* [DATA PROVIDED]:
• • •
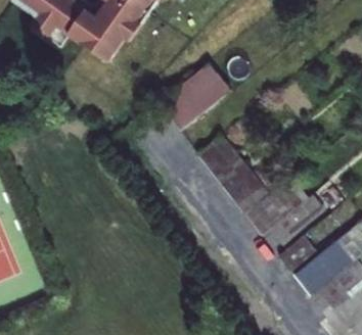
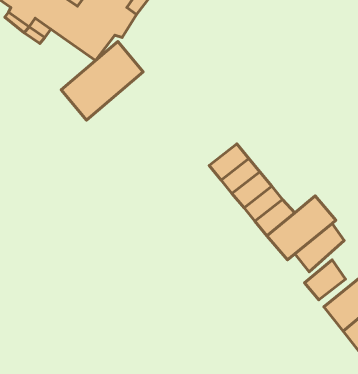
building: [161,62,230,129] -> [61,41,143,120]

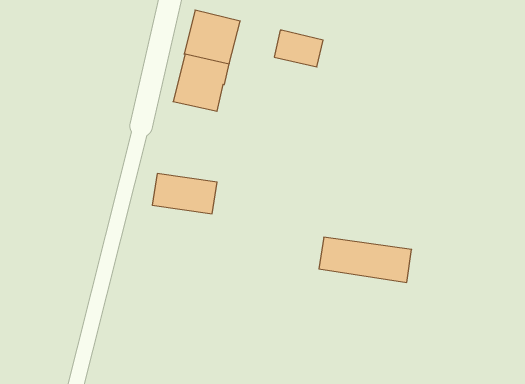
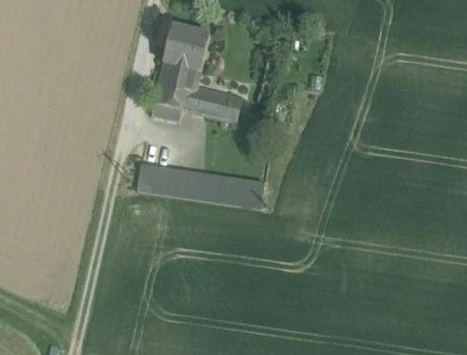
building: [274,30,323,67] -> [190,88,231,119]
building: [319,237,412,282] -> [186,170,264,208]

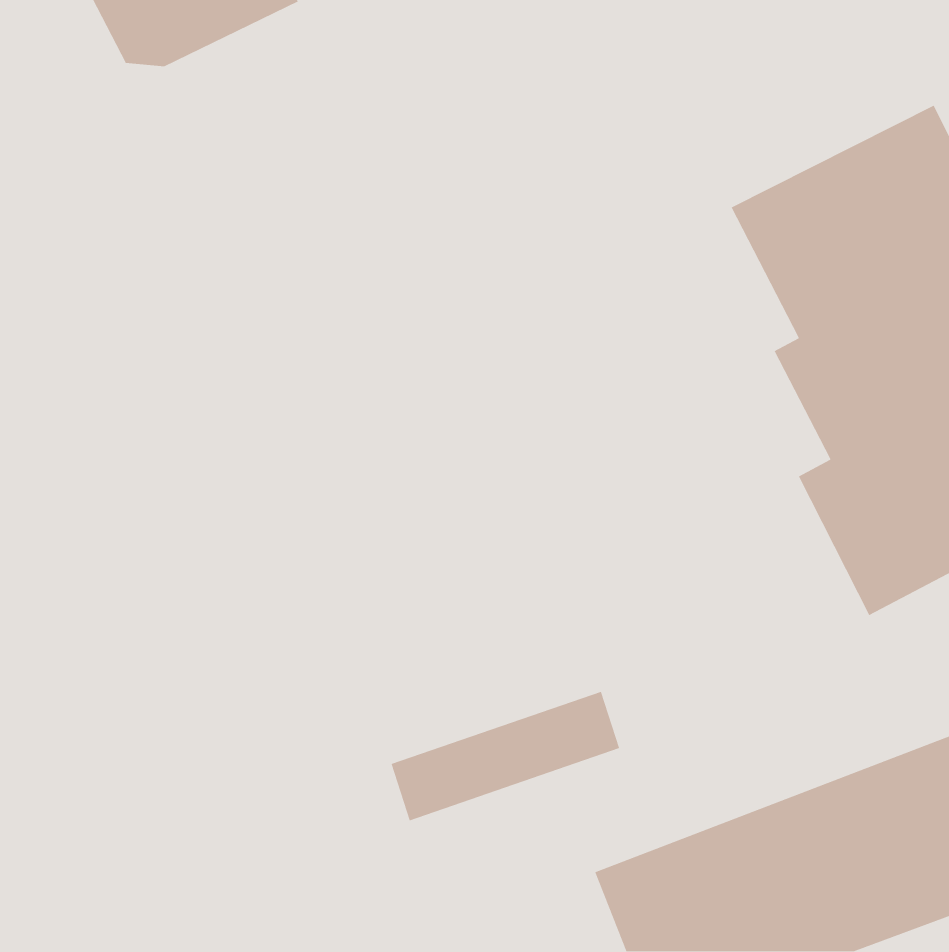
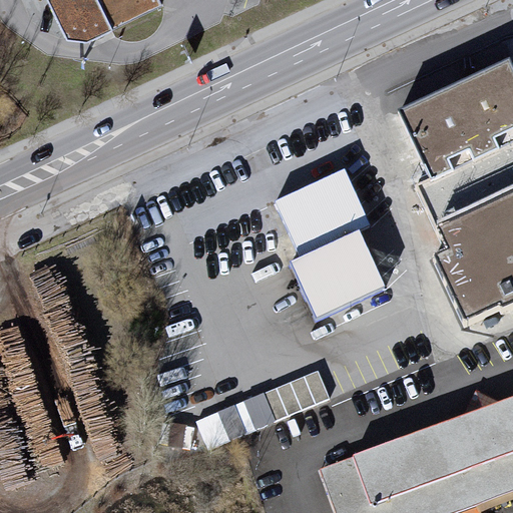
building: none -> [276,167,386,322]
• • •
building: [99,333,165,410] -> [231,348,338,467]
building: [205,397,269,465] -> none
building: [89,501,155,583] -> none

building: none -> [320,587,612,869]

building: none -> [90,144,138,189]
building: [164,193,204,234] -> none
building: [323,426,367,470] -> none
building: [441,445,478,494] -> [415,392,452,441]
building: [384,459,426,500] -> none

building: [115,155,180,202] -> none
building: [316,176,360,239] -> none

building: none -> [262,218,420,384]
• • •
Copy each line from the records above that includes the string "none".

building: none -> [276,167,386,322]
building: [205,397,269,465] -> none
building: [89,501,155,583] -> none
building: none -> [320,587,612,869]
building: none -> [90,144,138,189]
building: [164,193,204,234] -> none
building: [323,426,367,470] -> none
building: [384,459,426,500] -> none
building: [115,155,180,202] -> none
building: [316,176,360,239] -> none
building: none -> [262,218,420,384]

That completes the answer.